*** Opening RECORDS TO PROCESS ***

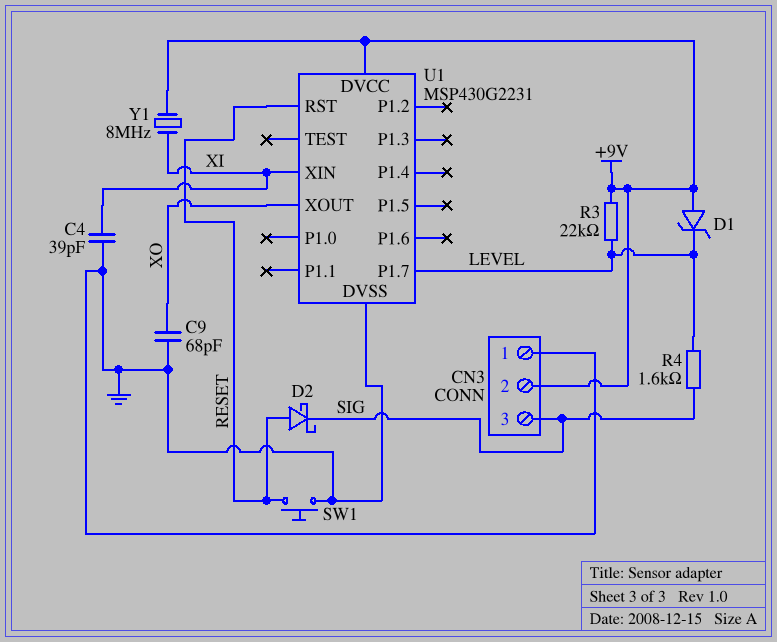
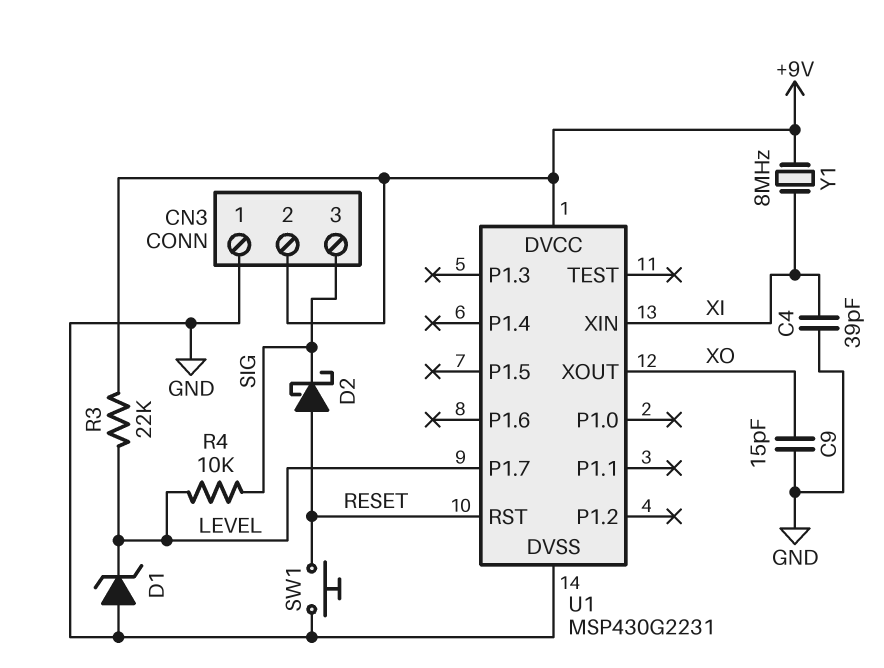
C9: 68pF (GND, XO) -> 15pF (GND, XO)
D1: zener (A +9V, K LEVEL) -> zener (A GND, K LEVEL)
R4: 1.6k (LEVEL, SIG) -> 10k (LEVEL, SIG)

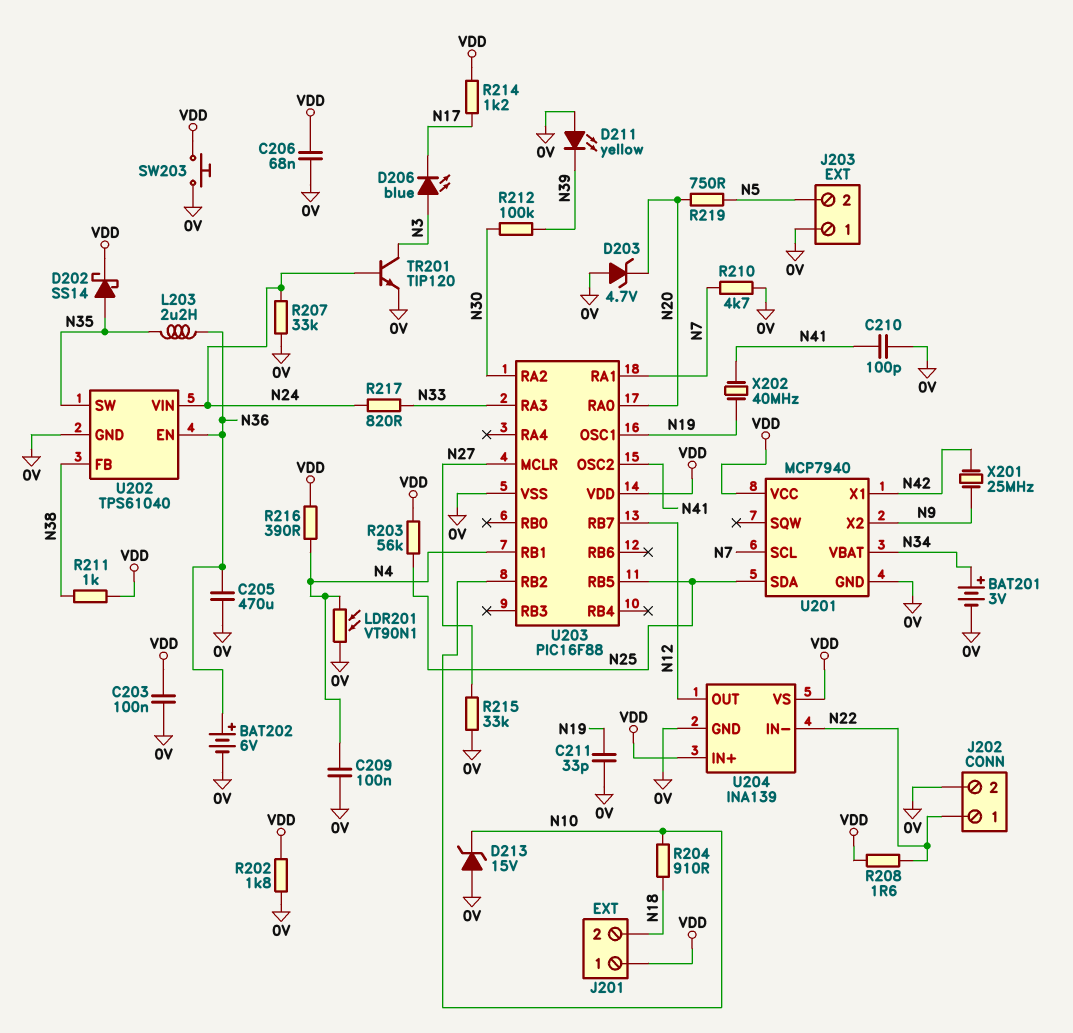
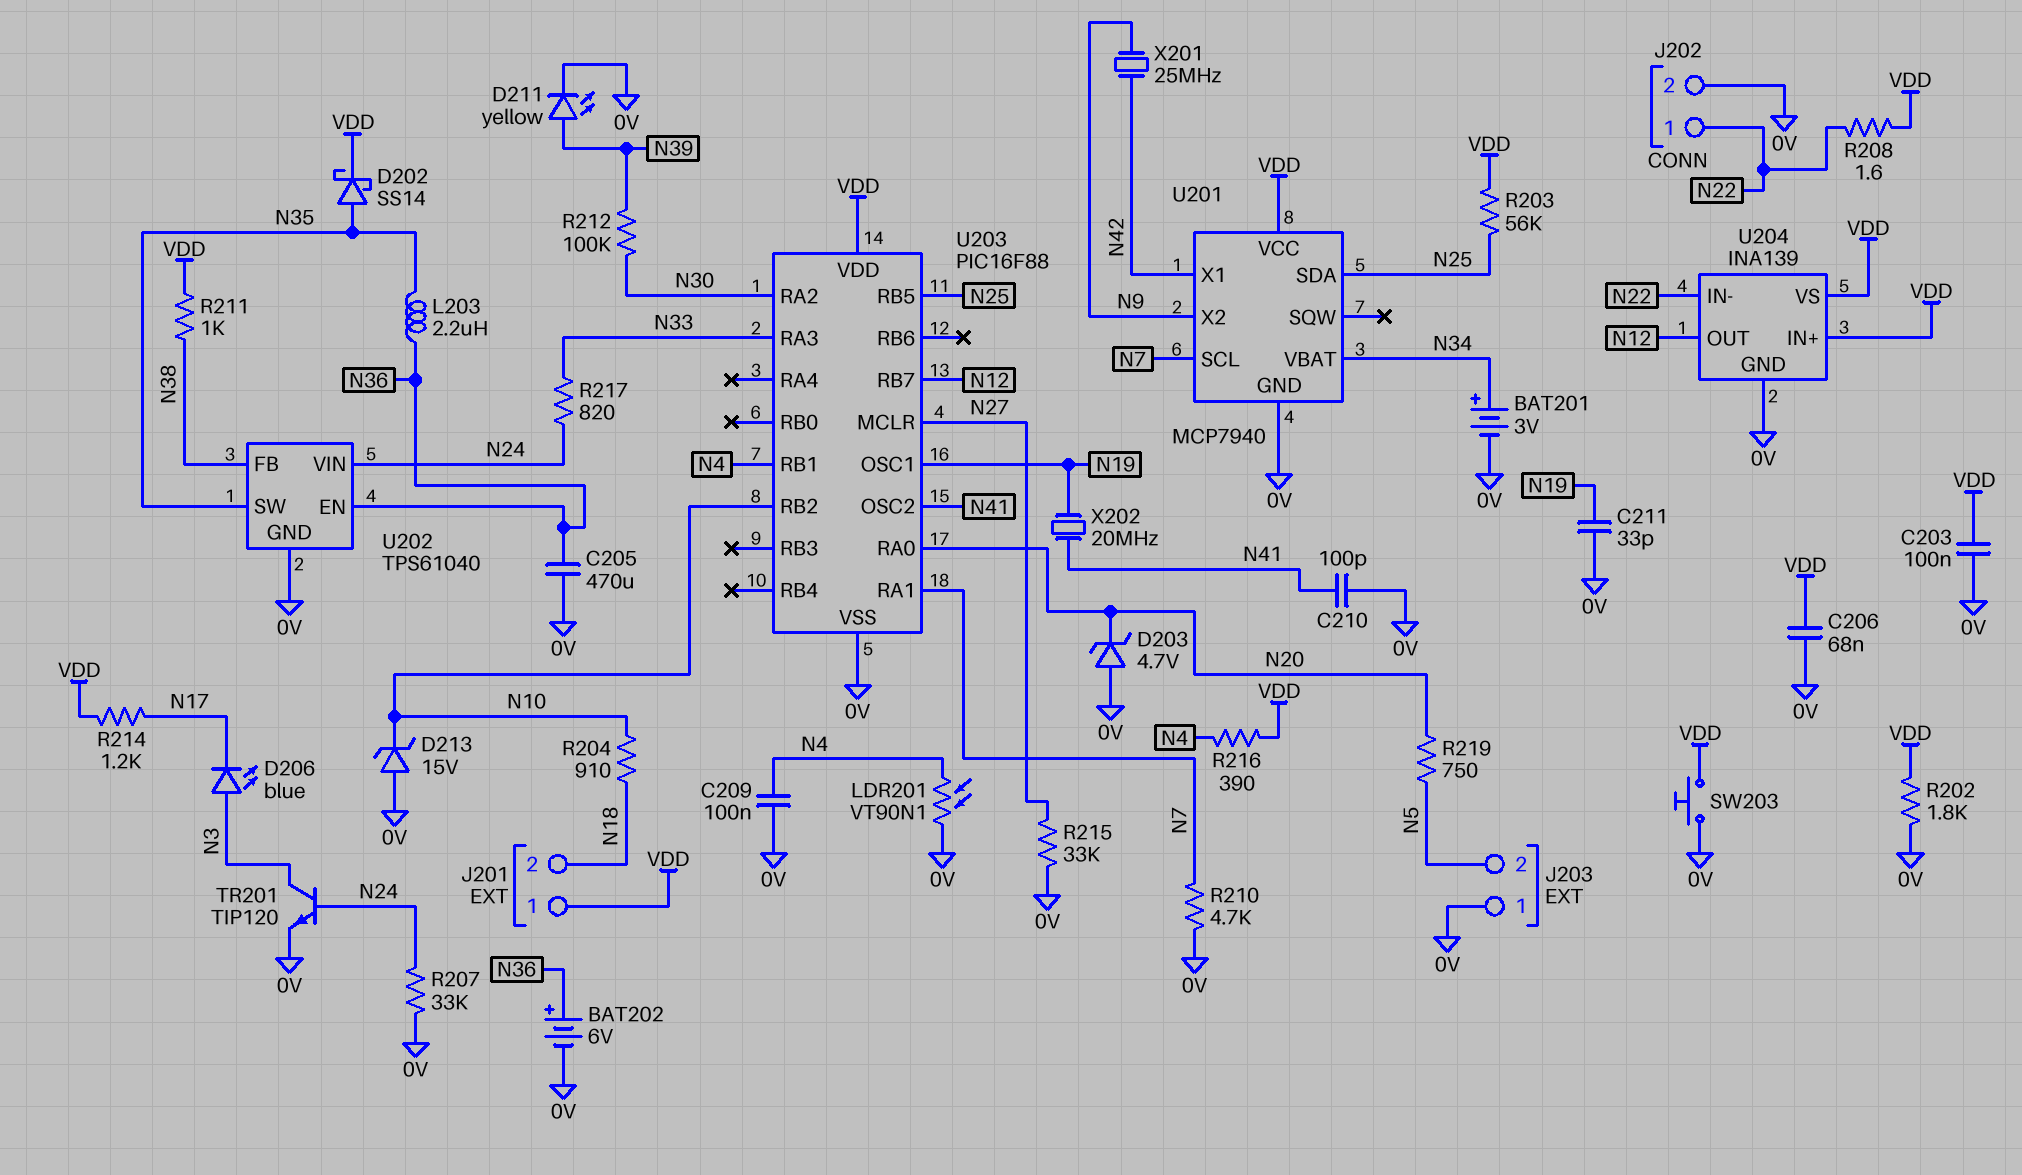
D211: LED yellow (A 0V, K N39) -> LED yellow (A N39, K 0V)
X202: 40MHz (N19, N41) -> 20MHz (N19, N41)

*** Closing RECORDS TO PROCESS ***

| YOUR INSTRUCTIONS |
Go through the listing above and quote it exactly, apart from its images.

| OUTPUT FOR THIS EXERCISE |
C9: 68pF (GND, XO) -> 15pF (GND, XO)
D1: zener (A +9V, K LEVEL) -> zener (A GND, K LEVEL)
R4: 1.6k (LEVEL, SIG) -> 10k (LEVEL, SIG)

D211: LED yellow (A 0V, K N39) -> LED yellow (A N39, K 0V)
X202: 40MHz (N19, N41) -> 20MHz (N19, N41)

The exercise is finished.